WHAT IS BEING ASKED >> Please restate the entries below word for word, leaving out any pictures.

SOURCE DATA START

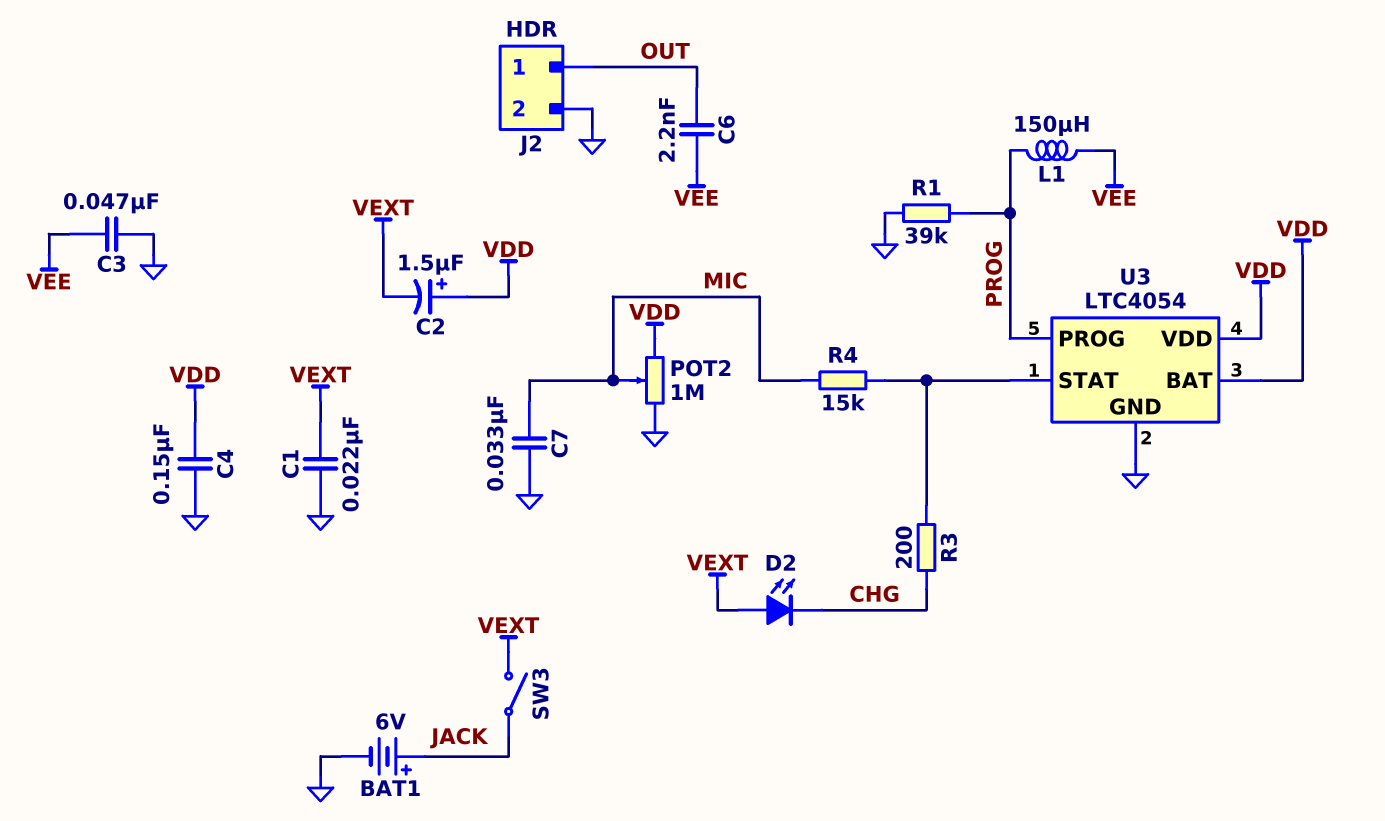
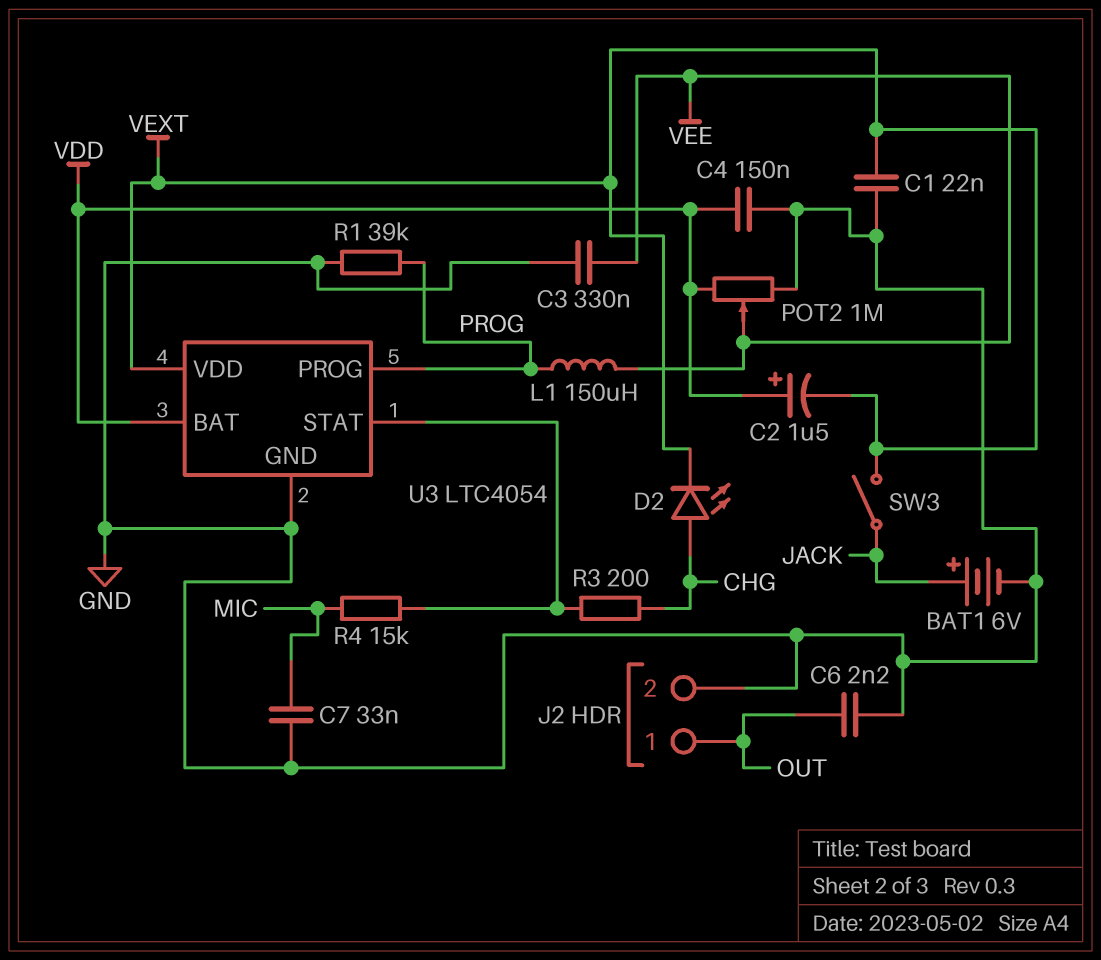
C3: 47nF (GND, VEE) -> 330nF (GND, VEE)
C6: 2.2nF (OUT, VEE) -> 2.2nF (GND, OUT)
D2: LED (A VEXT, K CHG) -> LED (A CHG, K VEXT)
POT2: 1M (GND, VDD, wiper MIC) -> 1M (GND, VDD, wiper VEE)
U3 pin VDD: VDD -> VEXT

SOURCE DATA END

ANSWER TO THIS PROBLEM >>
C3: 47nF (GND, VEE) -> 330nF (GND, VEE)
C6: 2.2nF (OUT, VEE) -> 2.2nF (GND, OUT)
D2: LED (A VEXT, K CHG) -> LED (A CHG, K VEXT)
POT2: 1M (GND, VDD, wiper MIC) -> 1M (GND, VDD, wiper VEE)
U3 pin VDD: VDD -> VEXT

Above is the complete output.